*** Begin section ***
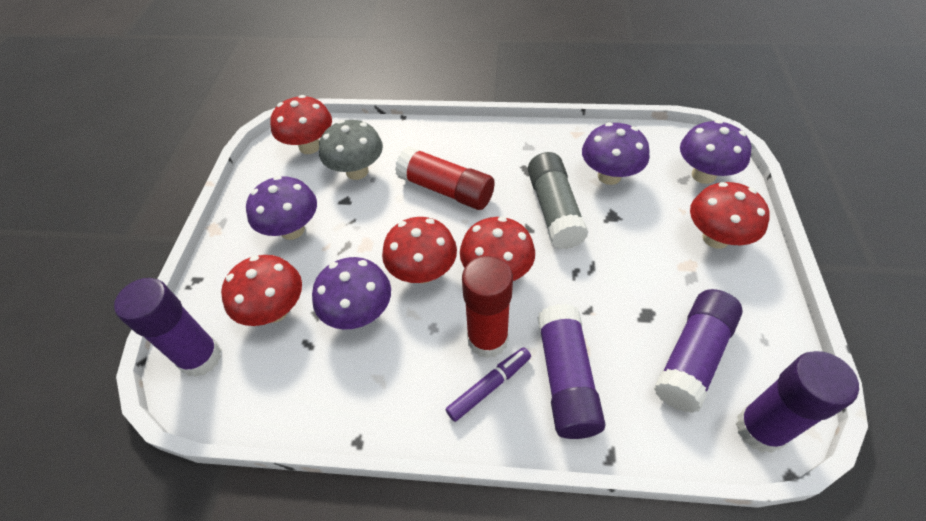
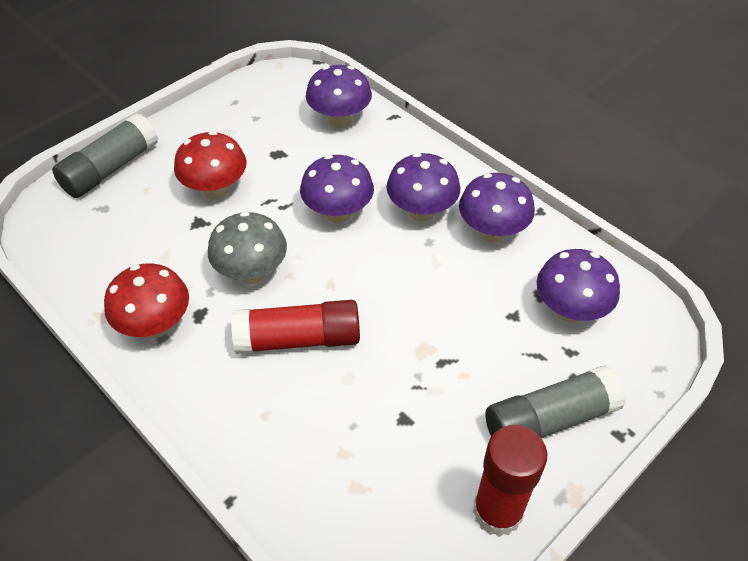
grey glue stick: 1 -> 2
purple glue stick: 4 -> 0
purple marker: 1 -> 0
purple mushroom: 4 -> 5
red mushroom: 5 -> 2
*** End section ***
_Work instruction_. Write the material out again exactly. Skip each picture.

_Task solution_.
grey glue stick: 1 -> 2
purple glue stick: 4 -> 0
purple marker: 1 -> 0
purple mushroom: 4 -> 5
red mushroom: 5 -> 2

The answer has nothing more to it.